> [Exercise]: Copy nothing but the text: repeat each entry exactly and drop the images.

> [Material provided]:
==========

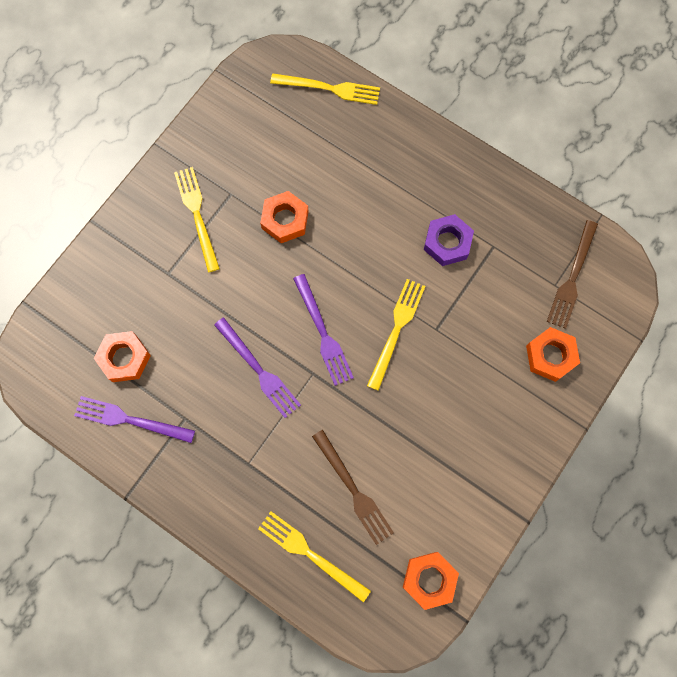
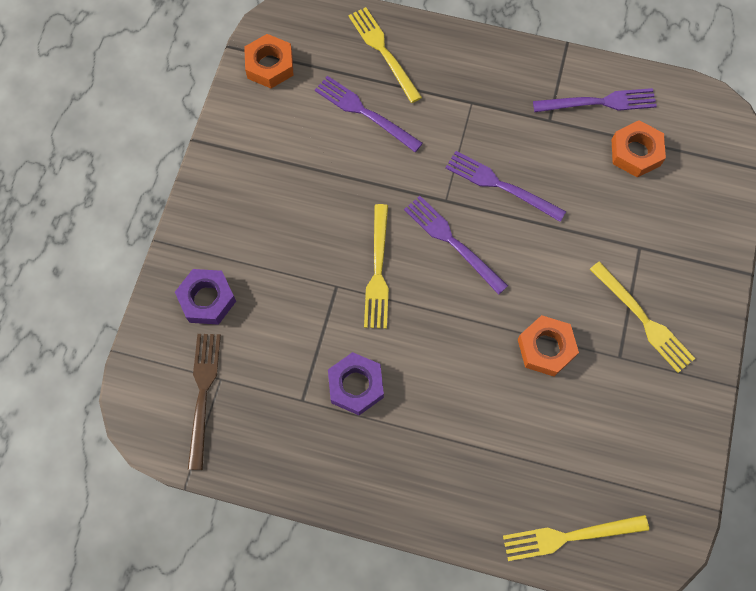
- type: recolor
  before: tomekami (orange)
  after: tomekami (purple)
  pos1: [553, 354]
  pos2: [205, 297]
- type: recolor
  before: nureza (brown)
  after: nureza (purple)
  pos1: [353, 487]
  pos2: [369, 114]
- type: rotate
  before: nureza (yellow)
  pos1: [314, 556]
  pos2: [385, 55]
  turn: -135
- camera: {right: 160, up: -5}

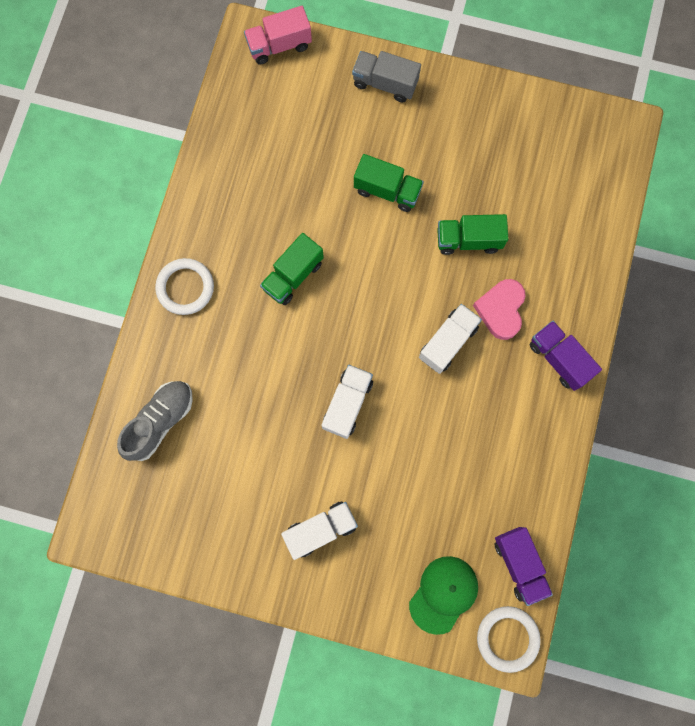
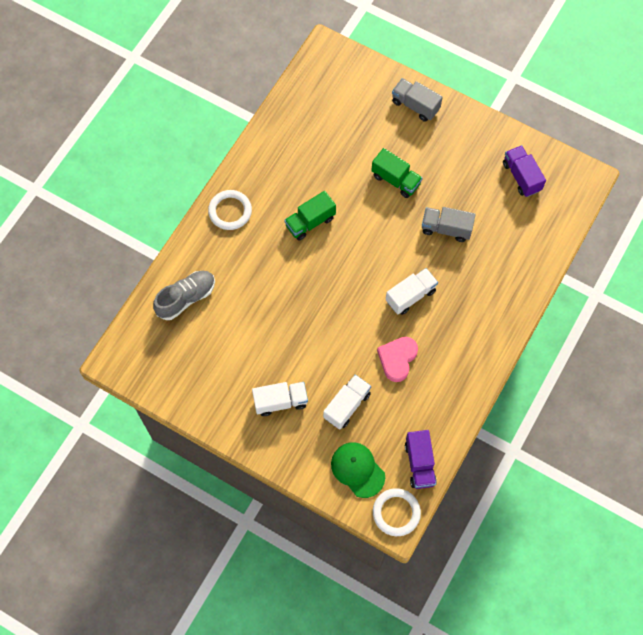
- type: delete
  before: tugatek (pink)
  pos1: [278, 35]
- type: recolor
  before: tugatek (green)
  after: tugatek (grey)
  pos1: [472, 234]
  pos2: [449, 224]
- type: move
  before: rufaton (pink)
  pos1: [499, 309]
  pos2: [397, 359]
- type: move
  before: tugatek (purple)
  pos1: [566, 356]
  pos2: [524, 171]
- type: move
  before: tugatek (white)
  pos1: [347, 402]
  pos2: [347, 402]
- type: rotate
  before: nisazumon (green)
  pos1: [443, 595]
  pos2: [358, 470]
  turn: -90
- camera: {right: 15, up: -10}

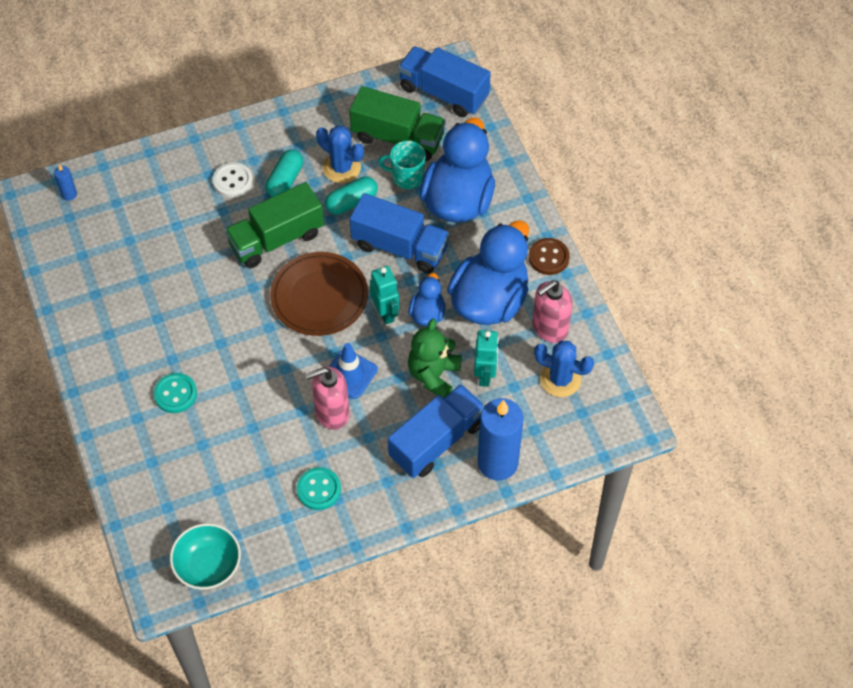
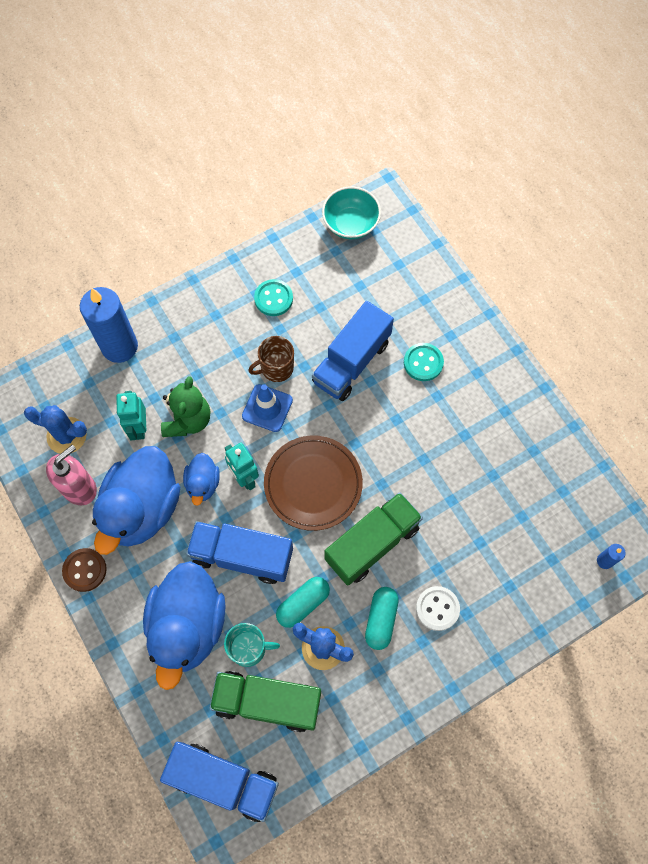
- type: replace
  before: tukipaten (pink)
  after: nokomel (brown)
  pos1: [327, 398]
  pos2: [271, 359]
- type: move
  before: tugatek (blue)
  pos1: [436, 431]
  pos2: [353, 351]
- camera: {right: 170, up: 10}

==========

> [Exercise output]:
- type: recolor
  before: tomekami (orange)
  after: tomekami (purple)
  pos1: [553, 354]
  pos2: [205, 297]
- type: recolor
  before: nureza (brown)
  after: nureza (purple)
  pos1: [353, 487]
  pos2: [369, 114]
- type: rotate
  before: nureza (yellow)
  pos1: [314, 556]
  pos2: [385, 55]
  turn: -135
- camera: {right: 160, up: -5}

- type: delete
  before: tugatek (pink)
  pos1: [278, 35]
- type: recolor
  before: tugatek (green)
  after: tugatek (grey)
  pos1: [472, 234]
  pos2: [449, 224]
- type: move
  before: rufaton (pink)
  pos1: [499, 309]
  pos2: [397, 359]
- type: move
  before: tugatek (purple)
  pos1: [566, 356]
  pos2: [524, 171]
- type: move
  before: tugatek (white)
  pos1: [347, 402]
  pos2: [347, 402]
- type: rotate
  before: nisazumon (green)
  pos1: [443, 595]
  pos2: [358, 470]
  turn: -90
- camera: {right: 15, up: -10}

- type: replace
  before: tukipaten (pink)
  after: nokomel (brown)
  pos1: [327, 398]
  pos2: [271, 359]
- type: move
  before: tugatek (blue)
  pos1: [436, 431]
  pos2: [353, 351]
- camera: {right: 170, up: 10}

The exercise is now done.